**Aim of the exercise**: Report each line of the entries below that includes "MODE".

[Before-and-after change data]
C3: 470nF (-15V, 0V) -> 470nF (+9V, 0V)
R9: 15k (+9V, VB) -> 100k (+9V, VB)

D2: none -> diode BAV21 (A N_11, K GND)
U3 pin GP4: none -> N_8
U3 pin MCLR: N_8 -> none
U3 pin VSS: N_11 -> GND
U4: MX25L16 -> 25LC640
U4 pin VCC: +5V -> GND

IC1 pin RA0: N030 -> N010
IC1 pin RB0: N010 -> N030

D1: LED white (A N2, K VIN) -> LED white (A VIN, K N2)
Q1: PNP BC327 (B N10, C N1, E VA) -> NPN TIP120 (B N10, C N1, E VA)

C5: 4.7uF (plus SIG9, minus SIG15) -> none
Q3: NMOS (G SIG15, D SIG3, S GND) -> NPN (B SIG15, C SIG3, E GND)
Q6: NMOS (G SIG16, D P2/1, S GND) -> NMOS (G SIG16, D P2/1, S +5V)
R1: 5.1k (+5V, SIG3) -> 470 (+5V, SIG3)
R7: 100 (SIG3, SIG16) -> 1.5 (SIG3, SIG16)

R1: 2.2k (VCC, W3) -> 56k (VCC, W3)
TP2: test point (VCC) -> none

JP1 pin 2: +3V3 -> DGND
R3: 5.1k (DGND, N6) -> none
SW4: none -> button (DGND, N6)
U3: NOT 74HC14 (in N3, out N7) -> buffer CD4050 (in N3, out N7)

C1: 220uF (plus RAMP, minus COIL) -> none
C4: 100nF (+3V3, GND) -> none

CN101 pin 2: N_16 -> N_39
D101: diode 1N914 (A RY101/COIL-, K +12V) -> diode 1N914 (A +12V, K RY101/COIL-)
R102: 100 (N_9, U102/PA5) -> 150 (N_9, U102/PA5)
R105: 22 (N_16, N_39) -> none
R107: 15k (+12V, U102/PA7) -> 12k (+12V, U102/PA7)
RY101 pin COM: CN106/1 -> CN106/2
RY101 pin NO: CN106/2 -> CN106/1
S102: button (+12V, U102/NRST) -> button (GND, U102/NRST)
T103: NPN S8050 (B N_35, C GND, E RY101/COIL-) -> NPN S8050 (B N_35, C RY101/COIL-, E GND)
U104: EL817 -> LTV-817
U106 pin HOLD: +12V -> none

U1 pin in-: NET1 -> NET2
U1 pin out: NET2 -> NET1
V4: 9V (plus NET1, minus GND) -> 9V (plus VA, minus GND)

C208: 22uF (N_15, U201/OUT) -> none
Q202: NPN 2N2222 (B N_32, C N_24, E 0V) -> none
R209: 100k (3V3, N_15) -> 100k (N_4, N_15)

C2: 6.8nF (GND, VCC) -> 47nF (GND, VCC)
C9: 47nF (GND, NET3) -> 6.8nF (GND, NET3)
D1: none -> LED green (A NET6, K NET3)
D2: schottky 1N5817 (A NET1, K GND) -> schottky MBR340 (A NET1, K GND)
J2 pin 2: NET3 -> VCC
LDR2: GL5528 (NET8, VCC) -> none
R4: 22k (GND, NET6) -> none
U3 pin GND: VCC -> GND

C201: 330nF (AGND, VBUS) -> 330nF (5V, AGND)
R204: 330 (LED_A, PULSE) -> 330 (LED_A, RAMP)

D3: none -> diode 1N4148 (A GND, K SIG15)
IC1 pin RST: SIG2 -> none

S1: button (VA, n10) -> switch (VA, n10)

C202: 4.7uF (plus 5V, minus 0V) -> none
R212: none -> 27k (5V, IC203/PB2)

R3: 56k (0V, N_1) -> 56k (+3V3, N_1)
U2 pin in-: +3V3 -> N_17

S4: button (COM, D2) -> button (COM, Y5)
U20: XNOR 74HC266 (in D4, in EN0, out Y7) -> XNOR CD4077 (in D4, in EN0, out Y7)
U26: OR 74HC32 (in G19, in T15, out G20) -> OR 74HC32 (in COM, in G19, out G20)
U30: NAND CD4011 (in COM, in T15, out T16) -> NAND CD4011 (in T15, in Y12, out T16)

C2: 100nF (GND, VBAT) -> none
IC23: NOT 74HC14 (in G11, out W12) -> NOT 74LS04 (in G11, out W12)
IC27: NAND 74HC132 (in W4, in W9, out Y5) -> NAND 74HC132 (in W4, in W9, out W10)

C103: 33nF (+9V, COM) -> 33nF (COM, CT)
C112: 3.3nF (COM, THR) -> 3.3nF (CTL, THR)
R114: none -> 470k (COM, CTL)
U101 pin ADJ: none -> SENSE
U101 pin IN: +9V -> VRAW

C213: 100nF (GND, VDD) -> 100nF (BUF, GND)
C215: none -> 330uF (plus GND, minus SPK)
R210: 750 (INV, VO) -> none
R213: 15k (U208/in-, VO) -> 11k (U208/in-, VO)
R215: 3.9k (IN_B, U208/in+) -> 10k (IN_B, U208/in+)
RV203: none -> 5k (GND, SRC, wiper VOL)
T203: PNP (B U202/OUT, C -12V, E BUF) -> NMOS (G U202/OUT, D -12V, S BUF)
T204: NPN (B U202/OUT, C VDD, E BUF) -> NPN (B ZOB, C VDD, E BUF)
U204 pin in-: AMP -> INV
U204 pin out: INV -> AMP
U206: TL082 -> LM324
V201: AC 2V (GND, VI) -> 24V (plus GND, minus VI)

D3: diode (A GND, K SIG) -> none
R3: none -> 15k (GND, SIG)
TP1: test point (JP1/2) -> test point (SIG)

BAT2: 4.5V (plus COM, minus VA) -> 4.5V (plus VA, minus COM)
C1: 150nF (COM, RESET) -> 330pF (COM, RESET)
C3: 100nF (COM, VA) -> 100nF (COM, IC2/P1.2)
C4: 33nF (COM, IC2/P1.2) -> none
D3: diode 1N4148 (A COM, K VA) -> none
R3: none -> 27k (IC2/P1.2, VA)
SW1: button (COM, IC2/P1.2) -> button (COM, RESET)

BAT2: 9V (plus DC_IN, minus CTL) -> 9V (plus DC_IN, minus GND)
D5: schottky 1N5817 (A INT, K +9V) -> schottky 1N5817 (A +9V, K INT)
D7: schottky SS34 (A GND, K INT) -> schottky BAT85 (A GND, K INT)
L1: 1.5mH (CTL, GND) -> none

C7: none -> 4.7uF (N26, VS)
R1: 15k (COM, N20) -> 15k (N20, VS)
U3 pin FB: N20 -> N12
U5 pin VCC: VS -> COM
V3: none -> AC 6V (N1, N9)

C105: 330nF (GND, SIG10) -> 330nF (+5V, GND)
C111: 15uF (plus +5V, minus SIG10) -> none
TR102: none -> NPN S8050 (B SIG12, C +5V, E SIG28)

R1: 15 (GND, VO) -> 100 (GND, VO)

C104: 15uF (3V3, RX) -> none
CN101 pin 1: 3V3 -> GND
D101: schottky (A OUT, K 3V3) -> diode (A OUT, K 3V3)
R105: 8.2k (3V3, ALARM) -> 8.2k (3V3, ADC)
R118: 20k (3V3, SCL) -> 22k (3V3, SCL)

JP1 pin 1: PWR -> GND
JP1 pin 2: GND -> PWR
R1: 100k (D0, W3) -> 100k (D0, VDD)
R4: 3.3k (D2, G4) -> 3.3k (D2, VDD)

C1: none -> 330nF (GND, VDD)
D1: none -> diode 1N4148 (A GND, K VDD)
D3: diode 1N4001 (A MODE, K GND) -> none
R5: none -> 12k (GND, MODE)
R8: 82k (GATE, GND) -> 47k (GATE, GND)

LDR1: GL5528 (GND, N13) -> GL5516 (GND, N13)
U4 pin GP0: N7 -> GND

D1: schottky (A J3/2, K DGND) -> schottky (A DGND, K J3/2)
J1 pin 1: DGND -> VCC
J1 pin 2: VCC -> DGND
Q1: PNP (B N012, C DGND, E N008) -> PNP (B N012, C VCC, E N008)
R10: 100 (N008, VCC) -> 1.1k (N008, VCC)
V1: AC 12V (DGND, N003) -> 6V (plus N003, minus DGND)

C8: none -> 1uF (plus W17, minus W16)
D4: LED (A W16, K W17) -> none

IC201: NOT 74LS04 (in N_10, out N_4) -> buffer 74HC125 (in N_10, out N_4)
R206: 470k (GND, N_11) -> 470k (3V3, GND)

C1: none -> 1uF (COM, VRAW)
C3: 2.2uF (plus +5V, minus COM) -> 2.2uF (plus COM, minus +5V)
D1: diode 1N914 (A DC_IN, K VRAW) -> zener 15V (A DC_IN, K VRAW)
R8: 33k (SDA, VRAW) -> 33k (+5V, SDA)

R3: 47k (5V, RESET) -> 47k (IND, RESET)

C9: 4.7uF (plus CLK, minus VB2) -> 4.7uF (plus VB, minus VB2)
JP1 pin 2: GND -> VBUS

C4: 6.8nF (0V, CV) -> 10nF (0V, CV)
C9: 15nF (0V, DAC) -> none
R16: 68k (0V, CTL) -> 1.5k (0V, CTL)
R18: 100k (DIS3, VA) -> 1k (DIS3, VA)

**Exercise result**:
D3: diode 1N4001 (A MODE, K GND) -> none
R5: none -> 12k (GND, MODE)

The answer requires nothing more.